WHAT THE EXERCISE ASKS =>
Return the entries in their entirety, precisely as given.

Saved entries

╔══

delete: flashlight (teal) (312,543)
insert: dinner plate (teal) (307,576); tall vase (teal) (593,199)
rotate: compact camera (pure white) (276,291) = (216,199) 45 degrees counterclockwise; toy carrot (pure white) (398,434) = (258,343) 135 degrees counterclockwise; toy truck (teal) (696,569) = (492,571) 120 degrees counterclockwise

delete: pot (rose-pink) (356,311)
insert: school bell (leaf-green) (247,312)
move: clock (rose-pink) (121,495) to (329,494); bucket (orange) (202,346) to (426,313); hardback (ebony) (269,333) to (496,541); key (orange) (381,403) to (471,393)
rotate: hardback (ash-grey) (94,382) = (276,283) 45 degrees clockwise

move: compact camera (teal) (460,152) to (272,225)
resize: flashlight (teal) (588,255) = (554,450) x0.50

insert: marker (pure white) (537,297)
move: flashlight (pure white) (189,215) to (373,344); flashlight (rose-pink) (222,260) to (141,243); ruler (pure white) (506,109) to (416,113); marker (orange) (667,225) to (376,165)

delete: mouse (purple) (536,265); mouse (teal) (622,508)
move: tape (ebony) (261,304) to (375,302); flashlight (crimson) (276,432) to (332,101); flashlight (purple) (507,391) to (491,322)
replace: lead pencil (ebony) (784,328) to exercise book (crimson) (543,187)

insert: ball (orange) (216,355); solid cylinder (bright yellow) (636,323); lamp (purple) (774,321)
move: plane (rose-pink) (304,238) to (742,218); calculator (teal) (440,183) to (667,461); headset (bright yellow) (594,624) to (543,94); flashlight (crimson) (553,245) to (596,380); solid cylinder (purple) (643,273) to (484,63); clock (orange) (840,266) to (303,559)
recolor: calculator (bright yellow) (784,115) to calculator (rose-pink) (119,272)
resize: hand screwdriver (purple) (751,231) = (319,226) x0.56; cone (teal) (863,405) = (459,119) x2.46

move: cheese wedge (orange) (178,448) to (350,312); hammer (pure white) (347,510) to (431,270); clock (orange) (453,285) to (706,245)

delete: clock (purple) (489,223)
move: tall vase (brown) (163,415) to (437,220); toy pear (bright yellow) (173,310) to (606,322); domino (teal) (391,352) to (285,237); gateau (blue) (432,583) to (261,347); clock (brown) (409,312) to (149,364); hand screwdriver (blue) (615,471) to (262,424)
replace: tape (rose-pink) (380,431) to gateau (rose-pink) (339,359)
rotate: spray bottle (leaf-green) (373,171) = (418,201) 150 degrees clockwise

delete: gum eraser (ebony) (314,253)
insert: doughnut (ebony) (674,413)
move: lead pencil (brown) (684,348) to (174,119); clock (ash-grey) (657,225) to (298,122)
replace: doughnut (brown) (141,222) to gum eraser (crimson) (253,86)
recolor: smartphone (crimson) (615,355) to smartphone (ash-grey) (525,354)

╚══

THE ANSWER =>
delete: flashlight (teal) (312,543)
insert: dinner plate (teal) (307,576); tall vase (teal) (593,199)
rotate: compact camera (pure white) (276,291) = (216,199) 45 degrees counterclockwise; toy carrot (pure white) (398,434) = (258,343) 135 degrees counterclockwise; toy truck (teal) (696,569) = (492,571) 120 degrees counterclockwise

delete: pot (rose-pink) (356,311)
insert: school bell (leaf-green) (247,312)
move: clock (rose-pink) (121,495) to (329,494); bucket (orange) (202,346) to (426,313); hardback (ebony) (269,333) to (496,541); key (orange) (381,403) to (471,393)
rotate: hardback (ash-grey) (94,382) = (276,283) 45 degrees clockwise

move: compact camera (teal) (460,152) to (272,225)
resize: flashlight (teal) (588,255) = (554,450) x0.50

insert: marker (pure white) (537,297)
move: flashlight (pure white) (189,215) to (373,344); flashlight (rose-pink) (222,260) to (141,243); ruler (pure white) (506,109) to (416,113); marker (orange) (667,225) to (376,165)

delete: mouse (purple) (536,265); mouse (teal) (622,508)
move: tape (ebony) (261,304) to (375,302); flashlight (crimson) (276,432) to (332,101); flashlight (purple) (507,391) to (491,322)
replace: lead pencil (ebony) (784,328) to exercise book (crimson) (543,187)

insert: ball (orange) (216,355); solid cylinder (bright yellow) (636,323); lamp (purple) (774,321)
move: plane (rose-pink) (304,238) to (742,218); calculator (teal) (440,183) to (667,461); headset (bright yellow) (594,624) to (543,94); flashlight (crimson) (553,245) to (596,380); solid cylinder (purple) (643,273) to (484,63); clock (orange) (840,266) to (303,559)
recolor: calculator (bright yellow) (784,115) to calculator (rose-pink) (119,272)
resize: hand screwdriver (purple) (751,231) = (319,226) x0.56; cone (teal) (863,405) = (459,119) x2.46

move: cheese wedge (orange) (178,448) to (350,312); hammer (pure white) (347,510) to (431,270); clock (orange) (453,285) to (706,245)

delete: clock (purple) (489,223)
move: tall vase (brown) (163,415) to (437,220); toy pear (bright yellow) (173,310) to (606,322); domino (teal) (391,352) to (285,237); gateau (blue) (432,583) to (261,347); clock (brown) (409,312) to (149,364); hand screwdriver (blue) (615,471) to (262,424)
replace: tape (rose-pink) (380,431) to gateau (rose-pink) (339,359)
rotate: spray bottle (leaf-green) (373,171) = (418,201) 150 degrees clockwise

delete: gum eraser (ebony) (314,253)
insert: doughnut (ebony) (674,413)
move: lead pencil (brown) (684,348) to (174,119); clock (ash-grey) (657,225) to (298,122)
replace: doughnut (brown) (141,222) to gum eraser (crimson) (253,86)
recolor: smartphone (crimson) (615,355) to smartphone (ash-grey) (525,354)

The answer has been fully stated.